_Task material_
+--

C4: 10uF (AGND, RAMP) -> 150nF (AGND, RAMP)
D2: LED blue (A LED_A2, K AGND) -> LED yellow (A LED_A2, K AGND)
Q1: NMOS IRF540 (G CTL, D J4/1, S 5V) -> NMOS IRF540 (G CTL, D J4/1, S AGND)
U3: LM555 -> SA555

+--

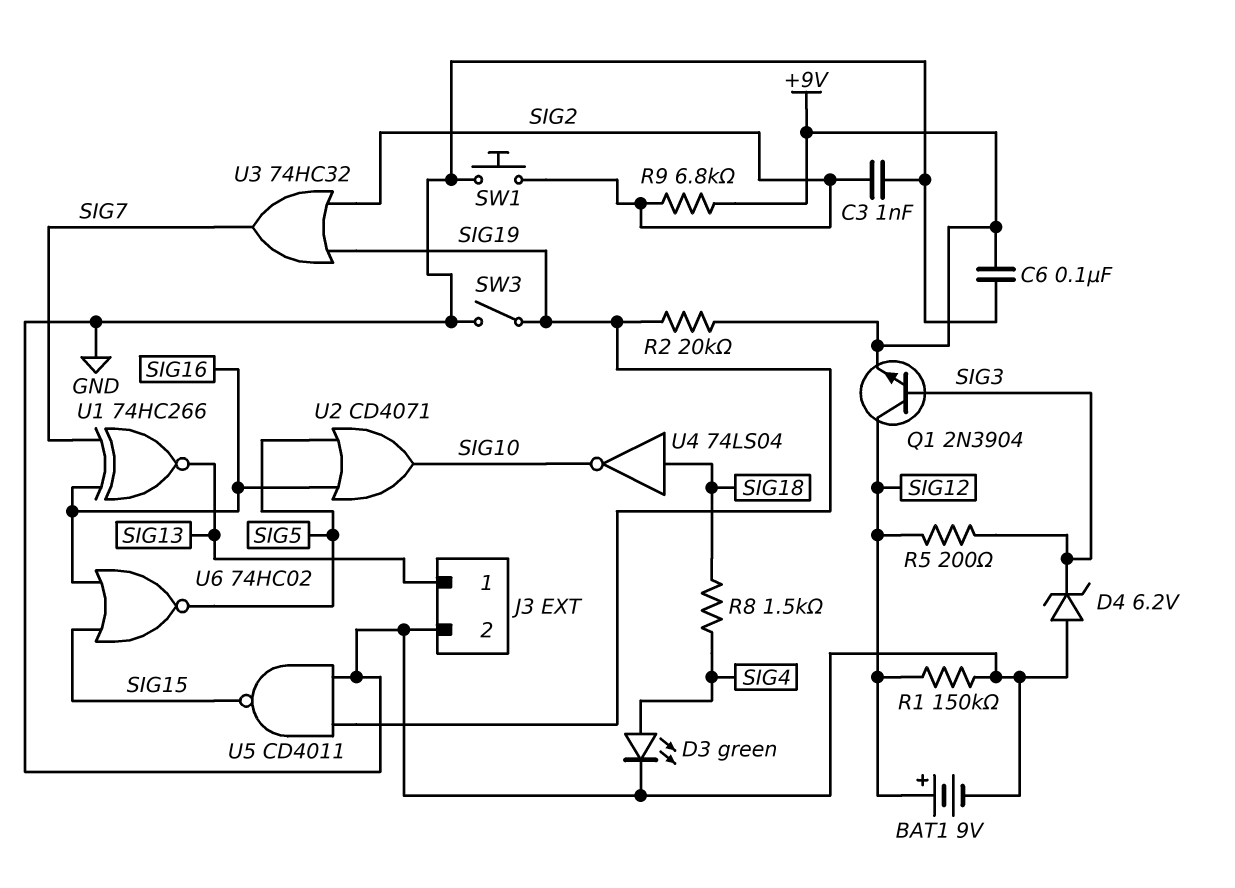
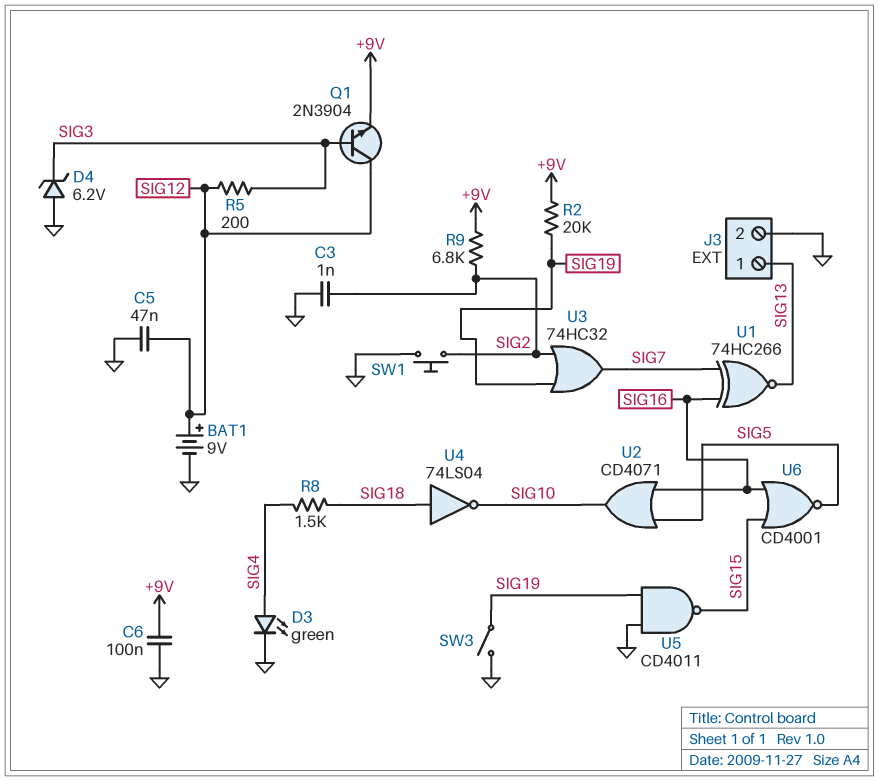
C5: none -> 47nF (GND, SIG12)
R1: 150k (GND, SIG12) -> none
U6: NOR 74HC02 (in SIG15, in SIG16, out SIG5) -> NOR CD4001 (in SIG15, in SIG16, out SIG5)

+--

Lines in the data above may contain the word "AGND"; count them and give only the number.

3